What to produce: What follows is a set of records; repeat all of them exactly.

Supplied entries:
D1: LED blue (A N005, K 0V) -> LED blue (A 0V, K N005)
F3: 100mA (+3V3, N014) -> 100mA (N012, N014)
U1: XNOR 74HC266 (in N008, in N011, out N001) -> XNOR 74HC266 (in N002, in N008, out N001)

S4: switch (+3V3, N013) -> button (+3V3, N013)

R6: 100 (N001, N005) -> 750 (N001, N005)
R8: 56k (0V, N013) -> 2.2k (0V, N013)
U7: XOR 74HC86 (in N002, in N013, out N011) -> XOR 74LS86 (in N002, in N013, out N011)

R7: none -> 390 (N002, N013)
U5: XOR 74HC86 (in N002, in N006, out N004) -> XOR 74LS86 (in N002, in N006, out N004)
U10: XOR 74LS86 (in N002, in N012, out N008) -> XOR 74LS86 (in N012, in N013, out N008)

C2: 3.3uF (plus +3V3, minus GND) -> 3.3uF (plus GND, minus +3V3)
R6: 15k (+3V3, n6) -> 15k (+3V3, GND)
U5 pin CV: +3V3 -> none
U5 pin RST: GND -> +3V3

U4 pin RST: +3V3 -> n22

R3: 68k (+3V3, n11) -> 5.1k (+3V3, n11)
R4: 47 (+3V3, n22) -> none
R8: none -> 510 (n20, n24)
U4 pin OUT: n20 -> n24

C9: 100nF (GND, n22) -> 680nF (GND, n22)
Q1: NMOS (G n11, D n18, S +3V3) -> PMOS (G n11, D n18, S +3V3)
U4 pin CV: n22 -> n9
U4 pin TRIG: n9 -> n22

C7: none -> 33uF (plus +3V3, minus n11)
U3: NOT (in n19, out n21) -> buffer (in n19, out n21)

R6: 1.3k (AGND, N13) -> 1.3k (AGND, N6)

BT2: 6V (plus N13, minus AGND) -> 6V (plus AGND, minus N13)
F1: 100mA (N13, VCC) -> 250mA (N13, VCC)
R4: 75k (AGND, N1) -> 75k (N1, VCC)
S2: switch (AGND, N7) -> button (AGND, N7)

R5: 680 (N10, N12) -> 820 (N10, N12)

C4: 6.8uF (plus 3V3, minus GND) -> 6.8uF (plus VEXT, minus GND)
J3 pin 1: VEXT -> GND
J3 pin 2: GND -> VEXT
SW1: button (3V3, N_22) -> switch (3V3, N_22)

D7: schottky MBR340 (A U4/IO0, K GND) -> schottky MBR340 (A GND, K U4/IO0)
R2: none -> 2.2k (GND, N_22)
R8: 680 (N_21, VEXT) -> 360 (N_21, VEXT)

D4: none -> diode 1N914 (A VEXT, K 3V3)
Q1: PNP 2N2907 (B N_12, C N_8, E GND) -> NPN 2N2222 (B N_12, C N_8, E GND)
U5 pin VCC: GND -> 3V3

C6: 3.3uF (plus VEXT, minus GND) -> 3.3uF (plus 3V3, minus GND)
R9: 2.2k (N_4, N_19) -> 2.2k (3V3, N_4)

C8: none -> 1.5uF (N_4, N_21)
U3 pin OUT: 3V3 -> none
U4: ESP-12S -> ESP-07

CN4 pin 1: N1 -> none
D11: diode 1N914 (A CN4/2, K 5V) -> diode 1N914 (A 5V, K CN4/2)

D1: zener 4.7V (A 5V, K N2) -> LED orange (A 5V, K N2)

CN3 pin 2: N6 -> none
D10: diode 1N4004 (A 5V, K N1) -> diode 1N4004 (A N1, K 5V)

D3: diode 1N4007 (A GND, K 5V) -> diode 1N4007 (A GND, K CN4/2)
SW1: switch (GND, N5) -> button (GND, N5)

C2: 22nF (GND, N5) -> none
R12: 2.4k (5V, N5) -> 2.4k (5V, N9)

Completed task:
D1: LED blue (A N005, K 0V) -> LED blue (A 0V, K N005)
F3: 100mA (+3V3, N014) -> 100mA (N012, N014)
U1: XNOR 74HC266 (in N008, in N011, out N001) -> XNOR 74HC266 (in N002, in N008, out N001)

S4: switch (+3V3, N013) -> button (+3V3, N013)

R6: 100 (N001, N005) -> 750 (N001, N005)
R8: 56k (0V, N013) -> 2.2k (0V, N013)
U7: XOR 74HC86 (in N002, in N013, out N011) -> XOR 74LS86 (in N002, in N013, out N011)

R7: none -> 390 (N002, N013)
U5: XOR 74HC86 (in N002, in N006, out N004) -> XOR 74LS86 (in N002, in N006, out N004)
U10: XOR 74LS86 (in N002, in N012, out N008) -> XOR 74LS86 (in N012, in N013, out N008)

C2: 3.3uF (plus +3V3, minus GND) -> 3.3uF (plus GND, minus +3V3)
R6: 15k (+3V3, n6) -> 15k (+3V3, GND)
U5 pin CV: +3V3 -> none
U5 pin RST: GND -> +3V3

U4 pin RST: +3V3 -> n22

R3: 68k (+3V3, n11) -> 5.1k (+3V3, n11)
R4: 47 (+3V3, n22) -> none
R8: none -> 510 (n20, n24)
U4 pin OUT: n20 -> n24

C9: 100nF (GND, n22) -> 680nF (GND, n22)
Q1: NMOS (G n11, D n18, S +3V3) -> PMOS (G n11, D n18, S +3V3)
U4 pin CV: n22 -> n9
U4 pin TRIG: n9 -> n22

C7: none -> 33uF (plus +3V3, minus n11)
U3: NOT (in n19, out n21) -> buffer (in n19, out n21)

R6: 1.3k (AGND, N13) -> 1.3k (AGND, N6)

BT2: 6V (plus N13, minus AGND) -> 6V (plus AGND, minus N13)
F1: 100mA (N13, VCC) -> 250mA (N13, VCC)
R4: 75k (AGND, N1) -> 75k (N1, VCC)
S2: switch (AGND, N7) -> button (AGND, N7)

R5: 680 (N10, N12) -> 820 (N10, N12)

C4: 6.8uF (plus 3V3, minus GND) -> 6.8uF (plus VEXT, minus GND)
J3 pin 1: VEXT -> GND
J3 pin 2: GND -> VEXT
SW1: button (3V3, N_22) -> switch (3V3, N_22)

D7: schottky MBR340 (A U4/IO0, K GND) -> schottky MBR340 (A GND, K U4/IO0)
R2: none -> 2.2k (GND, N_22)
R8: 680 (N_21, VEXT) -> 360 (N_21, VEXT)

D4: none -> diode 1N914 (A VEXT, K 3V3)
Q1: PNP 2N2907 (B N_12, C N_8, E GND) -> NPN 2N2222 (B N_12, C N_8, E GND)
U5 pin VCC: GND -> 3V3

C6: 3.3uF (plus VEXT, minus GND) -> 3.3uF (plus 3V3, minus GND)
R9: 2.2k (N_4, N_19) -> 2.2k (3V3, N_4)

C8: none -> 1.5uF (N_4, N_21)
U3 pin OUT: 3V3 -> none
U4: ESP-12S -> ESP-07

CN4 pin 1: N1 -> none
D11: diode 1N914 (A CN4/2, K 5V) -> diode 1N914 (A 5V, K CN4/2)

D1: zener 4.7V (A 5V, K N2) -> LED orange (A 5V, K N2)

CN3 pin 2: N6 -> none
D10: diode 1N4004 (A 5V, K N1) -> diode 1N4004 (A N1, K 5V)

D3: diode 1N4007 (A GND, K 5V) -> diode 1N4007 (A GND, K CN4/2)
SW1: switch (GND, N5) -> button (GND, N5)

C2: 22nF (GND, N5) -> none
R12: 2.4k (5V, N5) -> 2.4k (5V, N9)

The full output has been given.